TASK
Repeat the lines below exactly as written, please, from the line with "R10: 100 (+5V, SIG29) -> 100 (COM, SIG29)" to the line with "R5: 24 (3V3, n1) -> none", both lines included, and no others.
[Start of section]
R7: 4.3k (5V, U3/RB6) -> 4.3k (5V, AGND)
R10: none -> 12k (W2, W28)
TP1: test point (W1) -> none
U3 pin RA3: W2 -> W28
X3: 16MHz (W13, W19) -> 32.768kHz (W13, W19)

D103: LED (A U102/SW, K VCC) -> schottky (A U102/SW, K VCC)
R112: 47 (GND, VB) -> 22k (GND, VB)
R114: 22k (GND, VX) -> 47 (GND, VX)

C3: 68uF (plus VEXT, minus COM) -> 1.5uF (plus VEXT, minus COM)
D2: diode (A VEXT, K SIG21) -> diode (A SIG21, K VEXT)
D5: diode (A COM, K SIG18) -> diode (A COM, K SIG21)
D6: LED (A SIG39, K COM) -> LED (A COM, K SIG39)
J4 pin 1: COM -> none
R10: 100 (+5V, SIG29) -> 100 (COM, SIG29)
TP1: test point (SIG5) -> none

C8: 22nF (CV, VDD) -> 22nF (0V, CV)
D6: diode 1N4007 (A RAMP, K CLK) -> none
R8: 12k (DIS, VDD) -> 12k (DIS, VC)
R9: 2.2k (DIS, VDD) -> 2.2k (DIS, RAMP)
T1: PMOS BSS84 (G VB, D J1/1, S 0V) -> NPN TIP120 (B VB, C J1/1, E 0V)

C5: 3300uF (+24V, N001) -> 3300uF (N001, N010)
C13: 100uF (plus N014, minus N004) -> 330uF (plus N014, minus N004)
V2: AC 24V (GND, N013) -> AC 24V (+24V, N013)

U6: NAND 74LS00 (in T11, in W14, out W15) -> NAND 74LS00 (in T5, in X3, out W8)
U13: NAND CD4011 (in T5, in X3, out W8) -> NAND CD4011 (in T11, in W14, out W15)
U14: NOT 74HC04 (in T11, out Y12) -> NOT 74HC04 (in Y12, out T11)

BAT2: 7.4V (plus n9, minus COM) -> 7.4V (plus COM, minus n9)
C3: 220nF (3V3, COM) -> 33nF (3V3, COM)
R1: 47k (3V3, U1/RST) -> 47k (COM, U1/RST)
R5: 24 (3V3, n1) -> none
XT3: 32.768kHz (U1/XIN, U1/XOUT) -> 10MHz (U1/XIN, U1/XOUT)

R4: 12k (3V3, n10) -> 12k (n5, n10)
[End of section]
SOLUTION TO THIS EXERCISE
R10: 100 (+5V, SIG29) -> 100 (COM, SIG29)
TP1: test point (SIG5) -> none

C8: 22nF (CV, VDD) -> 22nF (0V, CV)
D6: diode 1N4007 (A RAMP, K CLK) -> none
R8: 12k (DIS, VDD) -> 12k (DIS, VC)
R9: 2.2k (DIS, VDD) -> 2.2k (DIS, RAMP)
T1: PMOS BSS84 (G VB, D J1/1, S 0V) -> NPN TIP120 (B VB, C J1/1, E 0V)

C5: 3300uF (+24V, N001) -> 3300uF (N001, N010)
C13: 100uF (plus N014, minus N004) -> 330uF (plus N014, minus N004)
V2: AC 24V (GND, N013) -> AC 24V (+24V, N013)

U6: NAND 74LS00 (in T11, in W14, out W15) -> NAND 74LS00 (in T5, in X3, out W8)
U13: NAND CD4011 (in T5, in X3, out W8) -> NAND CD4011 (in T11, in W14, out W15)
U14: NOT 74HC04 (in T11, out Y12) -> NOT 74HC04 (in Y12, out T11)

BAT2: 7.4V (plus n9, minus COM) -> 7.4V (plus COM, minus n9)
C3: 220nF (3V3, COM) -> 33nF (3V3, COM)
R1: 47k (3V3, U1/RST) -> 47k (COM, U1/RST)
R5: 24 (3V3, n1) -> none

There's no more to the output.